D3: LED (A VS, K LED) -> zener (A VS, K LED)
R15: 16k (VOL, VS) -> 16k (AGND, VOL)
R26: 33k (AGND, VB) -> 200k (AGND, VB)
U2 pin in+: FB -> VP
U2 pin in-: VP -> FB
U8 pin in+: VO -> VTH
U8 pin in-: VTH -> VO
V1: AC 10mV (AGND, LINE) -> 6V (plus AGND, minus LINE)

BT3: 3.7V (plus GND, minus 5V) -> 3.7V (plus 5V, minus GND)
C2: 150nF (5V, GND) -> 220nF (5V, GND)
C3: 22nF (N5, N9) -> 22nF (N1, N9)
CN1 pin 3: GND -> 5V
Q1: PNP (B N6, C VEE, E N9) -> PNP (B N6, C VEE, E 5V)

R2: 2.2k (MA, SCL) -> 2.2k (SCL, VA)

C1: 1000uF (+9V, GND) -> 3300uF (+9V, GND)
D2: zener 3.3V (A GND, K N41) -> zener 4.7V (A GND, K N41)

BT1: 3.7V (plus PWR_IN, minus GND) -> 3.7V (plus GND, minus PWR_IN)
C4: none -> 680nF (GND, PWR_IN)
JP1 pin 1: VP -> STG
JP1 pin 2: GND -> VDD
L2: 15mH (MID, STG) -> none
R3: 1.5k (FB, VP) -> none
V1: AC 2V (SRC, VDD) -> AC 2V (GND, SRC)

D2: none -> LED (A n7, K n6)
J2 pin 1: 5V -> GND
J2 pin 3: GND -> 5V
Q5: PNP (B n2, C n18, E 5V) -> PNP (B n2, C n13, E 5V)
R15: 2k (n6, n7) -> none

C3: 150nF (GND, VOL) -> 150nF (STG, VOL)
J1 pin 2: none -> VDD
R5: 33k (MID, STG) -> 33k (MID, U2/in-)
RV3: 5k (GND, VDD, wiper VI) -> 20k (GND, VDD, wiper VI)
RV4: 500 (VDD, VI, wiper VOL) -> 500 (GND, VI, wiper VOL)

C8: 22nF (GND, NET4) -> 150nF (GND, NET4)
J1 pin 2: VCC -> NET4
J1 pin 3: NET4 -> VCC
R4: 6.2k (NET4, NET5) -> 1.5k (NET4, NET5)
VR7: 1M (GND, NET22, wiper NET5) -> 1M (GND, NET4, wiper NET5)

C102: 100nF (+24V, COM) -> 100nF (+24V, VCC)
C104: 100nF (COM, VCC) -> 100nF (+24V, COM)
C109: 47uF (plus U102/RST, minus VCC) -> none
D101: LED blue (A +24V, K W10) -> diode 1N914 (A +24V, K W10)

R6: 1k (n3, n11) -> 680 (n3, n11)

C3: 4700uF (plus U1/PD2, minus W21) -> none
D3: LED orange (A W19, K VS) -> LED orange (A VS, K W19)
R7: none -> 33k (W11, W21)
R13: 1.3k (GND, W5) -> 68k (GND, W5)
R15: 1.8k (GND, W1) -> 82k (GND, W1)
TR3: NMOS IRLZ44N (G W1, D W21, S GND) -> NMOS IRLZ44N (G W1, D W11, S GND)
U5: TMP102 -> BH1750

### AIM OF THE TASK
Should a line in the material contain "wiper", copy it.

### RESPONSE AREA
RV3: 5k (GND, VDD, wiper VI) -> 20k (GND, VDD, wiper VI)
RV4: 500 (VDD, VI, wiper VOL) -> 500 (GND, VI, wiper VOL)
VR7: 1M (GND, NET22, wiper NET5) -> 1M (GND, NET4, wiper NET5)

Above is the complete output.